> **Input data**:
◇ ◇ ◇ ◇ ◇ ◇ ◇

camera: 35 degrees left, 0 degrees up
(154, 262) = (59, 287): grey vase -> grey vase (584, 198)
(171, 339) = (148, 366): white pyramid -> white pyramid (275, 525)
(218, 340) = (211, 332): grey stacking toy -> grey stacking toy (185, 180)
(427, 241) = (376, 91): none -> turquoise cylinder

◇ ◇ ◇ ◇ ◇ ◇ ◇

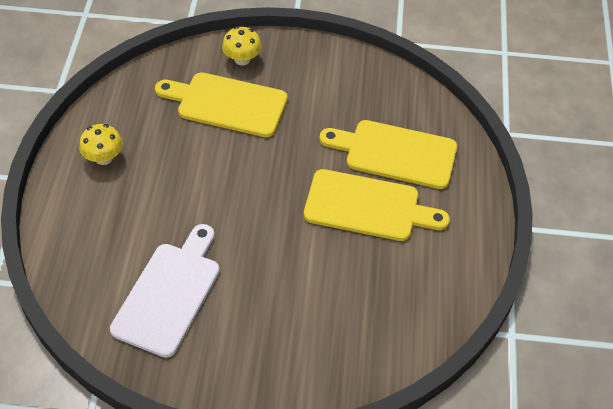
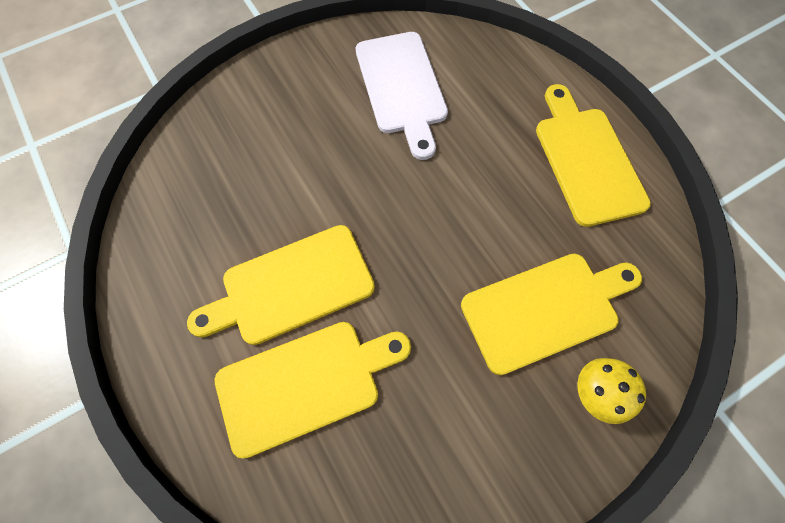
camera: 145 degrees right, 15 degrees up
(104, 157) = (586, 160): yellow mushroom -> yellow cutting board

◇ ◇ ◇ ◇ ◇ ◇ ◇

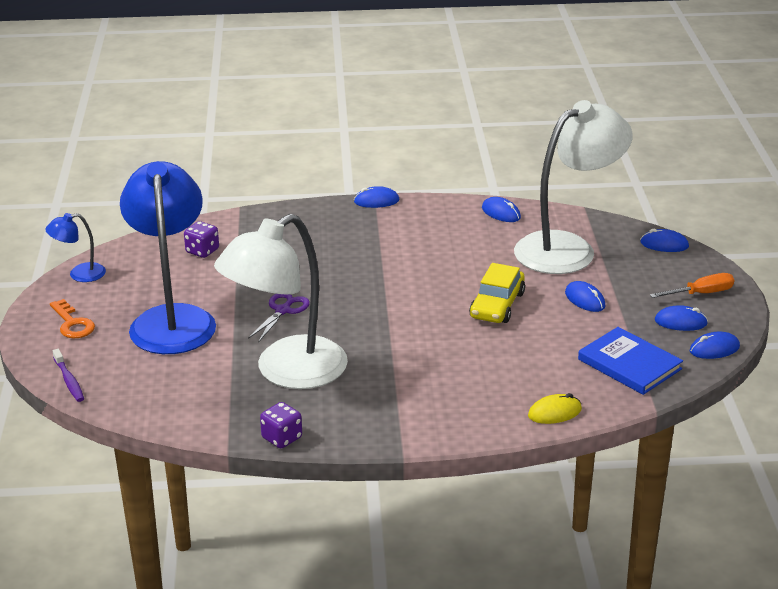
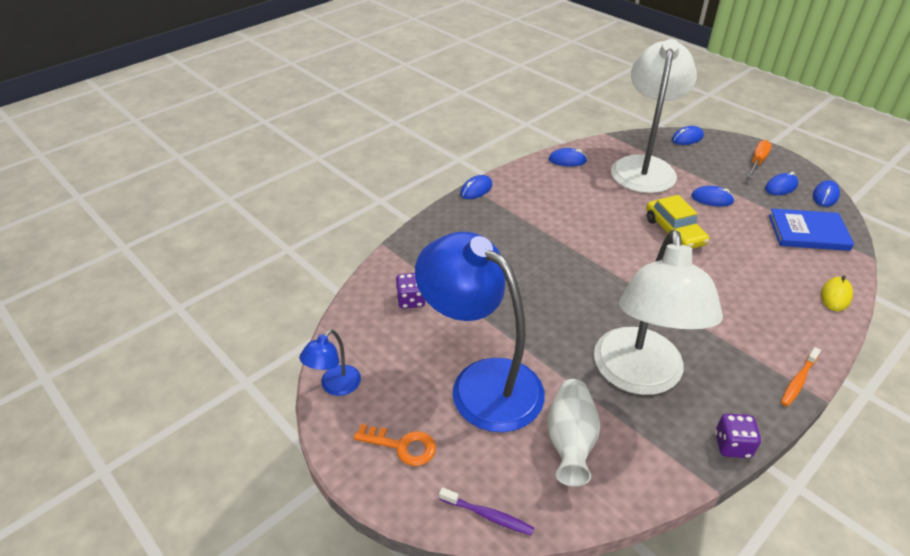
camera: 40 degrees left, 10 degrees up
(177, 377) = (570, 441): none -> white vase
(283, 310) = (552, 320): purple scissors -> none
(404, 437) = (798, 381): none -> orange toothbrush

◇ ◇ ◇ ◇ ◇ ◇ ◇

> **To do**: The records are given above. Copy each line in them that holds "none".

> **Solution to this problem**:
(427, 241) = (376, 91): none -> turquoise cylinder
(177, 377) = (570, 441): none -> white vase
(283, 310) = (552, 320): purple scissors -> none
(404, 437) = (798, 381): none -> orange toothbrush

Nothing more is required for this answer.